- WHAT YOU SHOULD DO -
Repeat the listing exactly. The images do not belong in the copy.

- GIVEN RECORDS -

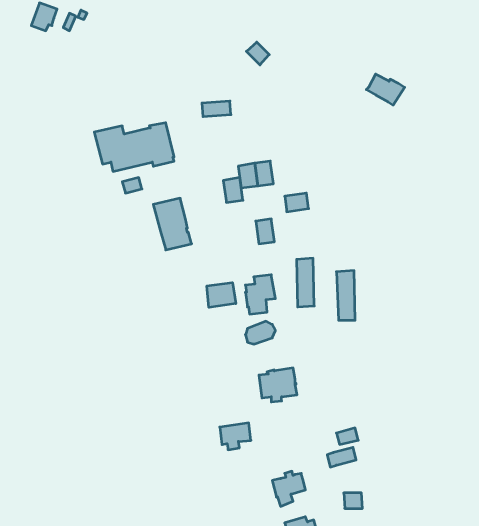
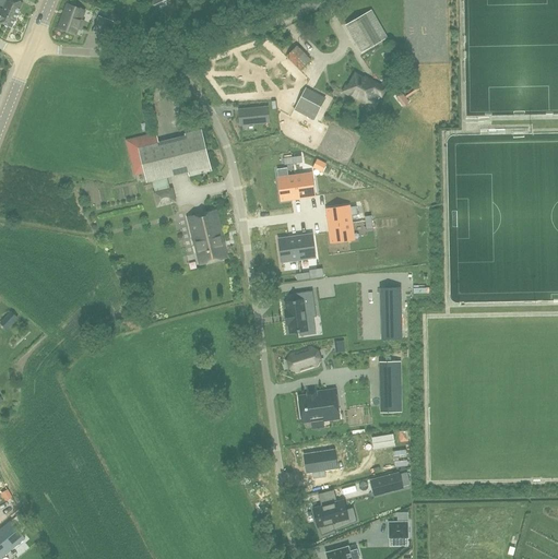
building: none -> [344,9,387,52]
building: [366,74,405,105] -> [344,74,384,107]
building: none -> [294,90,323,119]
building: [223,178,243,202] -> [277,234,298,260]
building: none -> [328,221,354,241]
building: [297,258,314,307] -> [380,360,399,412]
building: [207,283,236,307] -> none
building: [220,423,251,450] -> [308,449,341,477]

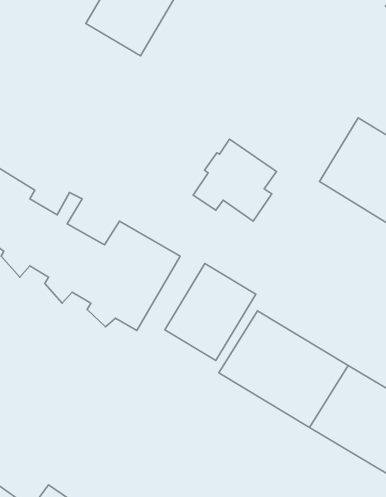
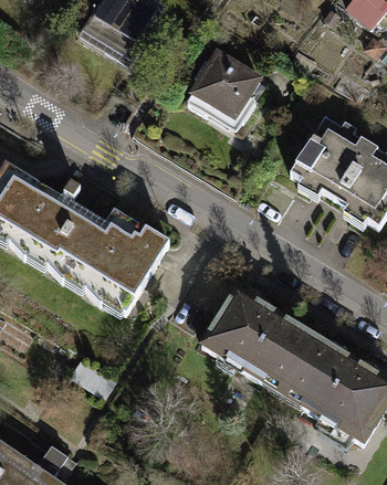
building: [193,139,277,221] -> [186,51,260,124]
building: [165,263,256,361] -> none

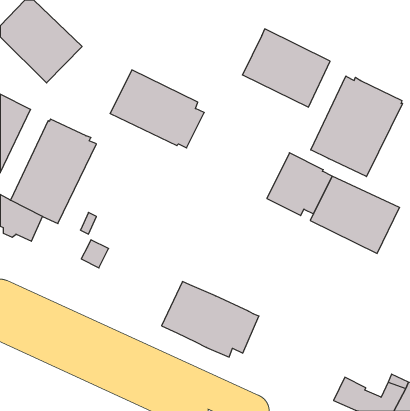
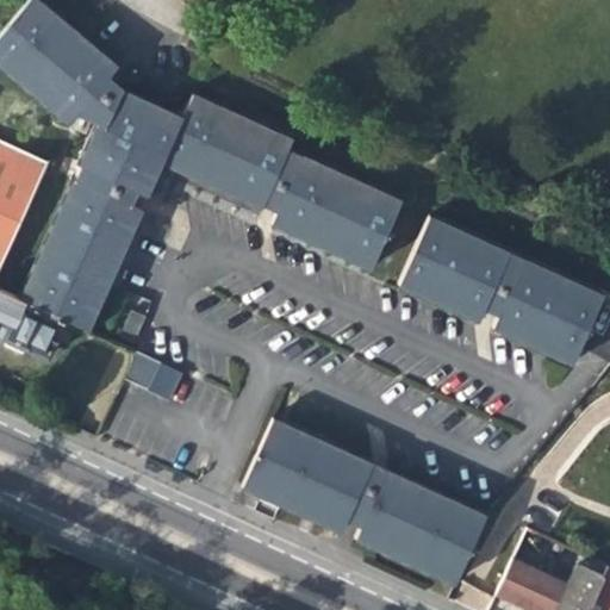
building: [242,29,330,107] -> [276,156,406,272]
building: none -> [70,82,186,204]
building: [311,76,402,177] -> none
building: none -> [357,468,487,577]

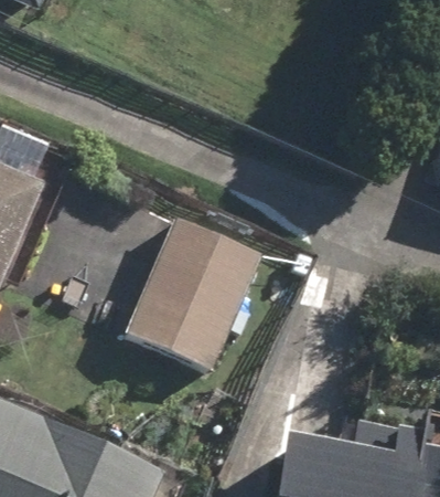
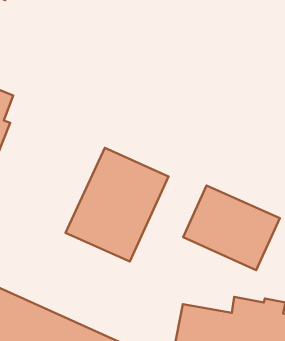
building: none -> [183,186,280,270]

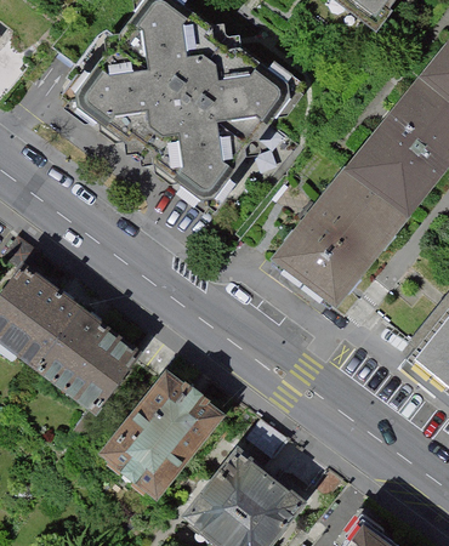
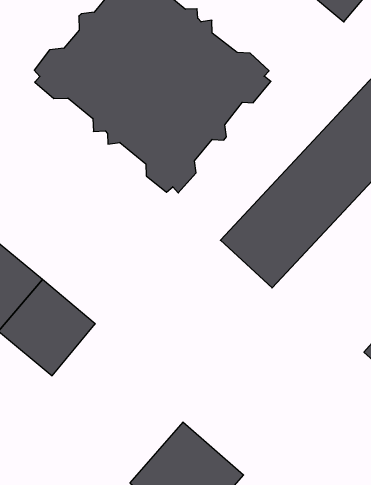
building: [106,377,226,502] -> none

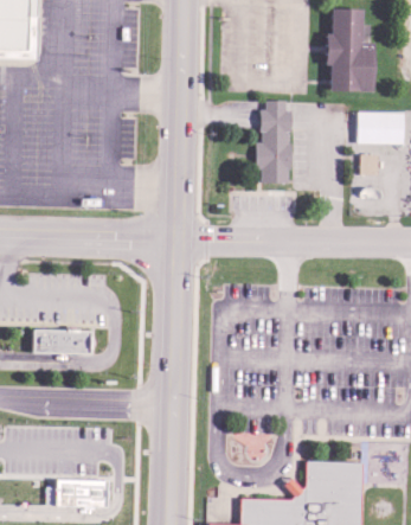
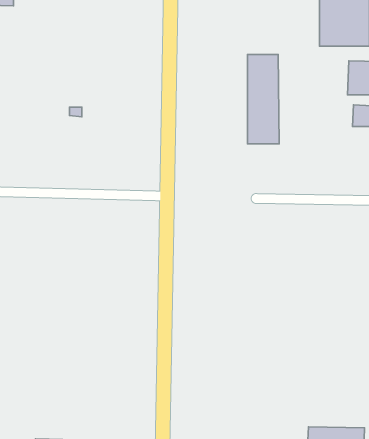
building: [31,329,92,353] -> none

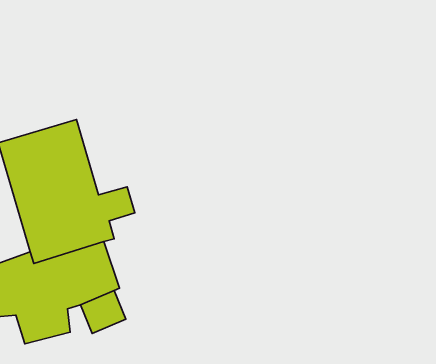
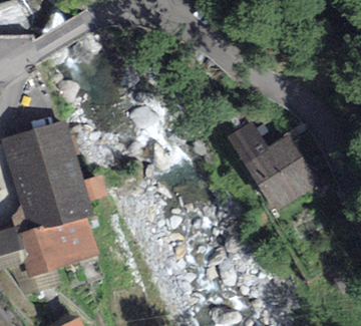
building: none -> [228,119,316,207]

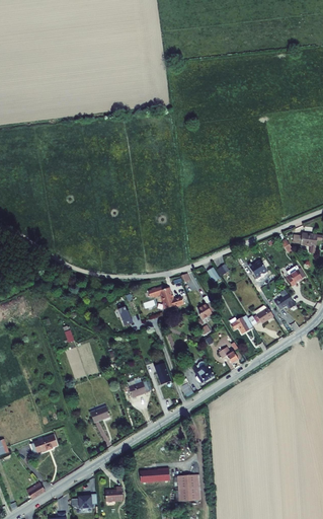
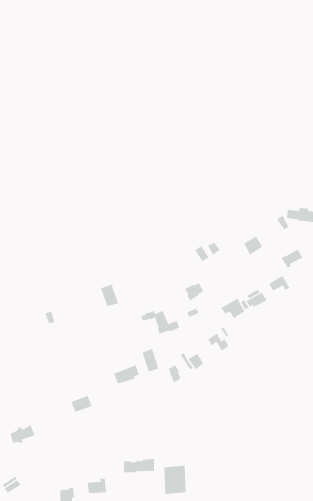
building: [146,288,182,310] -> [140,310,180,334]

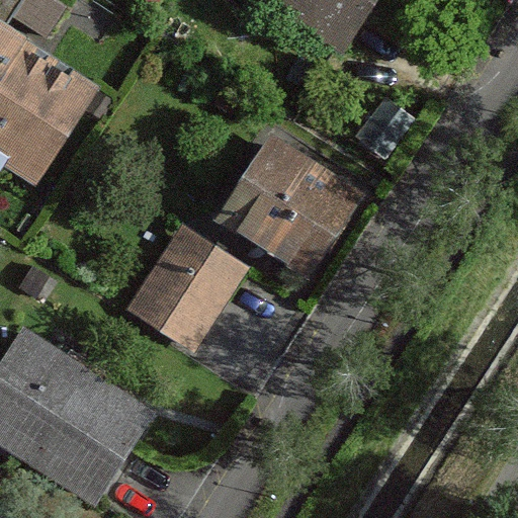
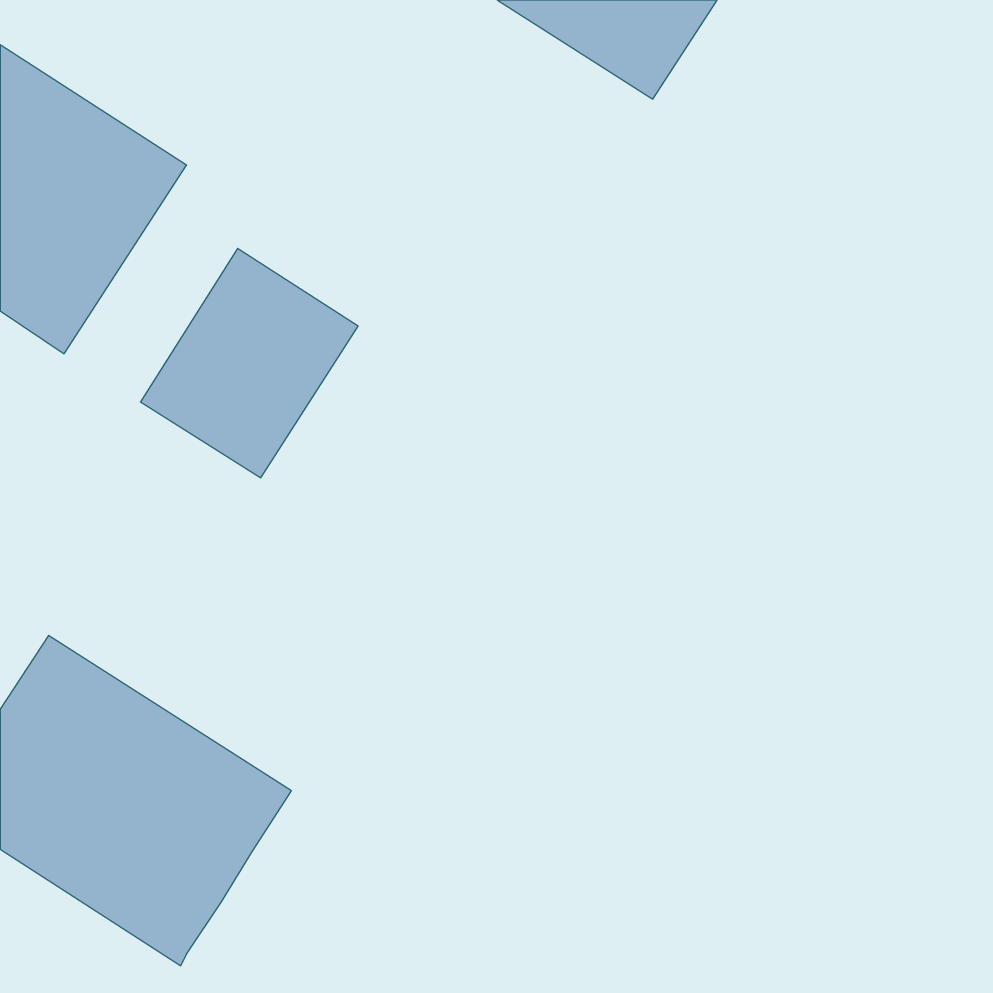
building: [219,136,360,275] -> none
building: [131,228,244,347] -> [140,248,358,478]

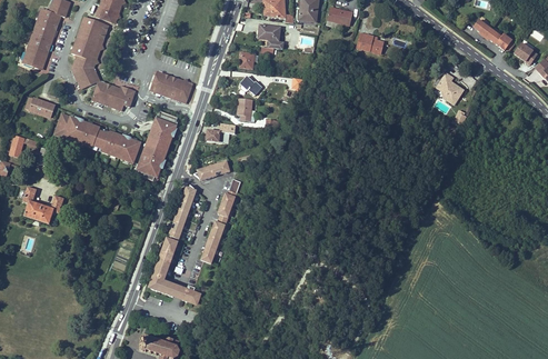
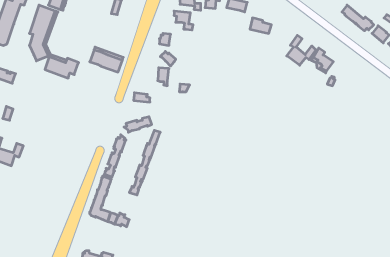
building: none -> [287,35,316,65]
building: [136,111,177,180] -> none
building: [53,116,139,162] -> none

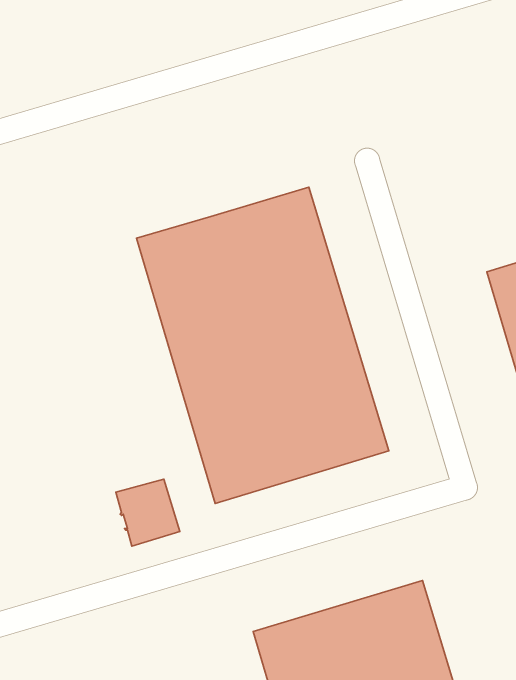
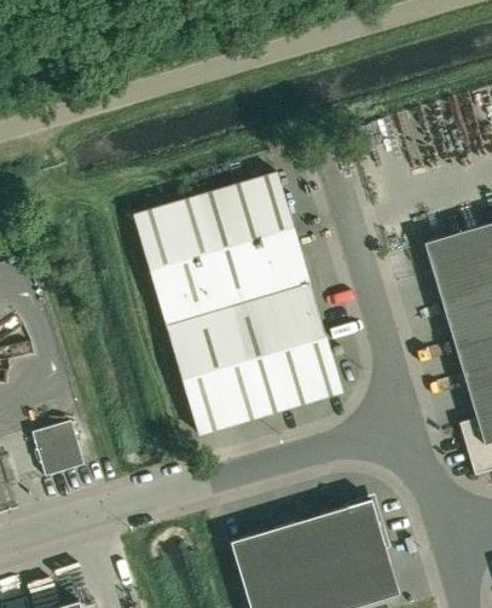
building: [116,479,180,546] -> [33,422,86,477]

- SOLUTION FOR THIS EXERCISE -
building: none -> [344,9,387,52]
building: [366,74,405,105] -> [344,74,384,107]
building: none -> [294,90,323,119]
building: [223,178,243,202] -> [277,234,298,260]
building: none -> [328,221,354,241]
building: [297,258,314,307] -> [380,360,399,412]
building: [207,283,236,307] -> none
building: [220,423,251,450] -> [308,449,341,477]

building: [193,139,277,221] -> [186,51,260,124]
building: [165,263,256,361] -> none

building: [242,29,330,107] -> [276,156,406,272]
building: none -> [70,82,186,204]
building: [311,76,402,177] -> none
building: none -> [357,468,487,577]

building: none -> [183,186,280,270]

building: [106,377,226,502] -> none

building: [31,329,92,353] -> none

building: none -> [228,119,316,207]

building: [146,288,182,310] -> [140,310,180,334]

building: [219,136,360,275] -> none
building: [131,228,244,347] -> [140,248,358,478]

building: none -> [287,35,316,65]
building: [136,111,177,180] -> none
building: [53,116,139,162] -> none

building: [116,479,180,546] -> [33,422,86,477]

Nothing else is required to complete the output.